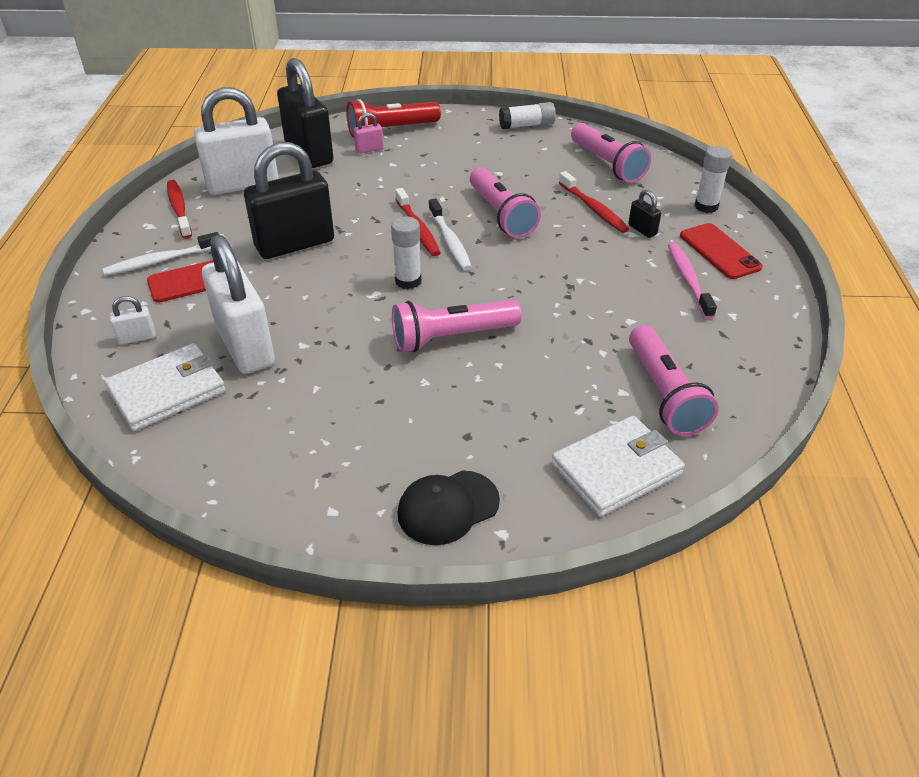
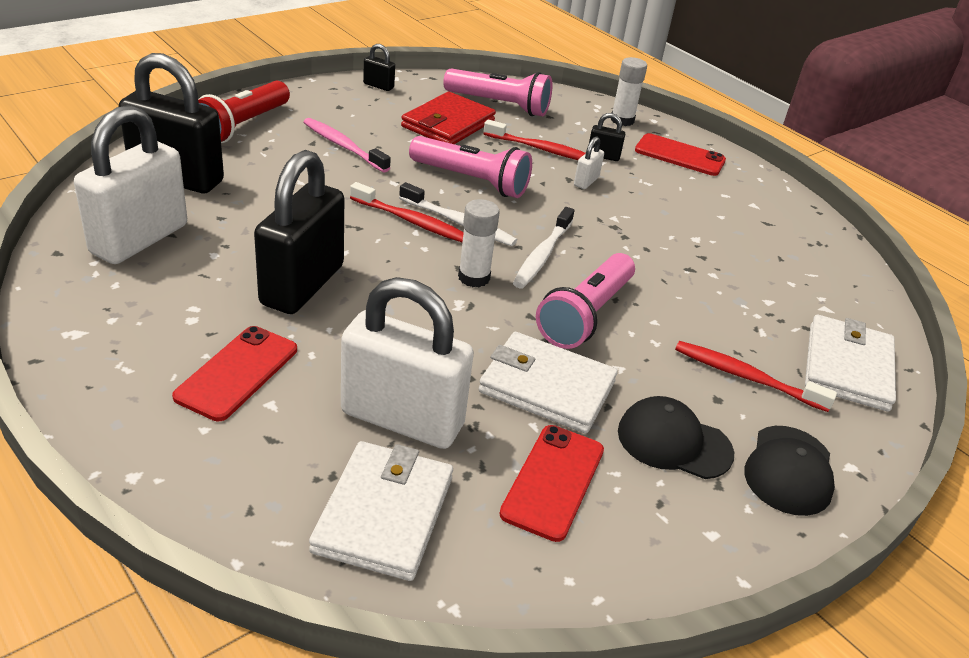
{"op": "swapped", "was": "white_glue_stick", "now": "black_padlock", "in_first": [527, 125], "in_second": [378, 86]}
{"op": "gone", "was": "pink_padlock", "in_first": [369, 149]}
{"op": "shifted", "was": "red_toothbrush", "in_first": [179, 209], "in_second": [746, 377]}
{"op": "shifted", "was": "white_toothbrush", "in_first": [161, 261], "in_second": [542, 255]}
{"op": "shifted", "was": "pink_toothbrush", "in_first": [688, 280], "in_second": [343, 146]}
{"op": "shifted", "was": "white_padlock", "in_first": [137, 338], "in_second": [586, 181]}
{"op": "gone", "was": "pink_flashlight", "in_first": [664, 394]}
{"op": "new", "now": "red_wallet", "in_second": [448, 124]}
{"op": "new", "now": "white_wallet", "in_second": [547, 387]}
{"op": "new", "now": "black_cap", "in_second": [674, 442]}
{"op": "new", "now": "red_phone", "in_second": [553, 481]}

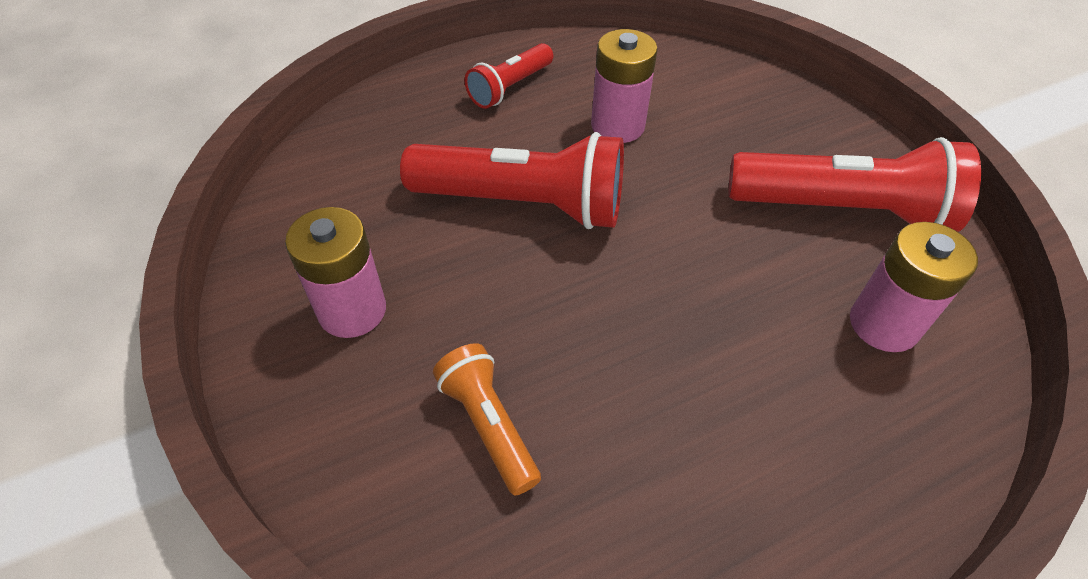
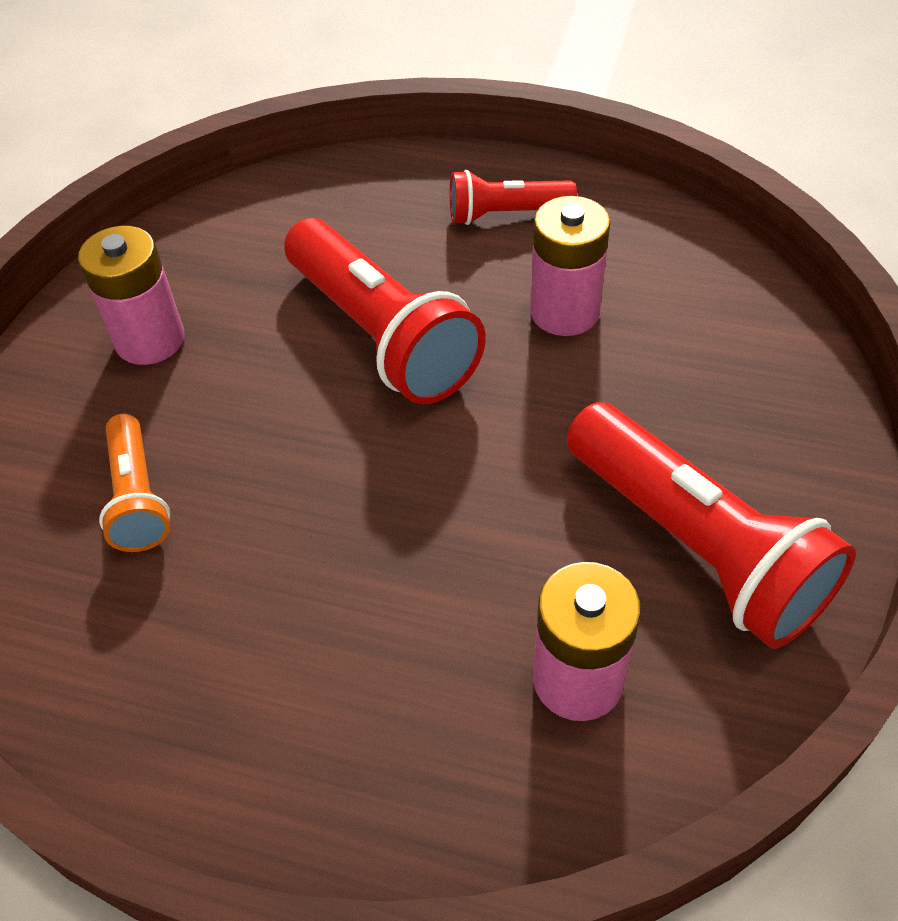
{"op": "rotated", "was": "orange_flashlight", "in_first": [488, 425], "in_second": [138, 497], "clockwise": 150}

(TASK PROMPT): The expected answer is the listing above, duplicated exactly, with its pictures removed.

(OUTPUT OF THE EXERCISE):
{"op": "swapped", "was": "white_glue_stick", "now": "black_padlock", "in_first": [527, 125], "in_second": [378, 86]}
{"op": "gone", "was": "pink_padlock", "in_first": [369, 149]}
{"op": "shifted", "was": "red_toothbrush", "in_first": [179, 209], "in_second": [746, 377]}
{"op": "shifted", "was": "white_toothbrush", "in_first": [161, 261], "in_second": [542, 255]}
{"op": "shifted", "was": "pink_toothbrush", "in_first": [688, 280], "in_second": [343, 146]}
{"op": "shifted", "was": "white_padlock", "in_first": [137, 338], "in_second": [586, 181]}
{"op": "gone", "was": "pink_flashlight", "in_first": [664, 394]}
{"op": "new", "now": "red_wallet", "in_second": [448, 124]}
{"op": "new", "now": "white_wallet", "in_second": [547, 387]}
{"op": "new", "now": "black_cap", "in_second": [674, 442]}
{"op": "new", "now": "red_phone", "in_second": [553, 481]}

{"op": "rotated", "was": "orange_flashlight", "in_first": [488, 425], "in_second": [138, 497], "clockwise": 150}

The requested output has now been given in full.